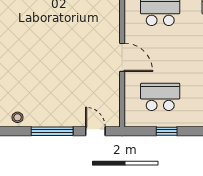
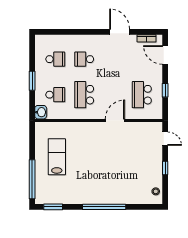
window: (52, 131) -> (165, 168), width x0.46
door: (95, 131) -> (165, 139), swing flipped

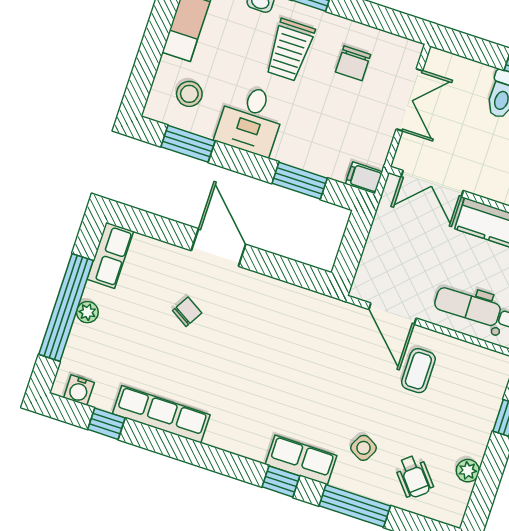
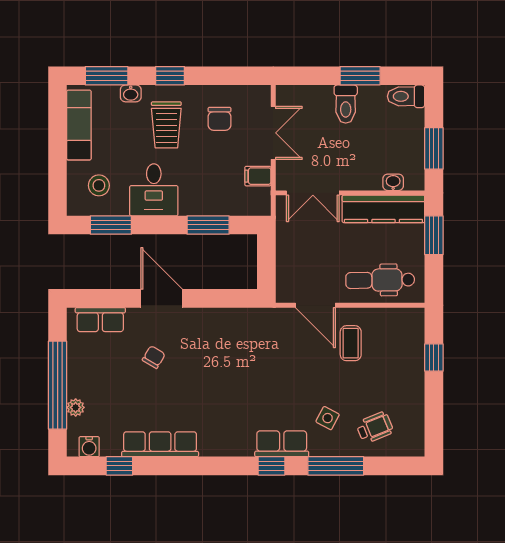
filing cabinet: (364, 178) -> (258, 176), moved
row of seats: (110, 255) -> (100, 320), moved, turned 90
plant: (87, 312) -> (76, 407), moved
plant: (468, 471) -> (415, 409), removed
wheelchair: (414, 477) -> (375, 428), turned -72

• • • •

• _JOB ITEM_
Output the records above exactly, omitting the pictures.

• _SOLUTION TO THE PROBLEM_
window: (52, 131) -> (165, 168), width x0.46
door: (95, 131) -> (165, 139), swing flipped

filing cabinet: (364, 178) -> (258, 176), moved
row of seats: (110, 255) -> (100, 320), moved, turned 90
plant: (87, 312) -> (76, 407), moved
plant: (468, 471) -> (415, 409), removed
wheelchair: (414, 477) -> (375, 428), turned -72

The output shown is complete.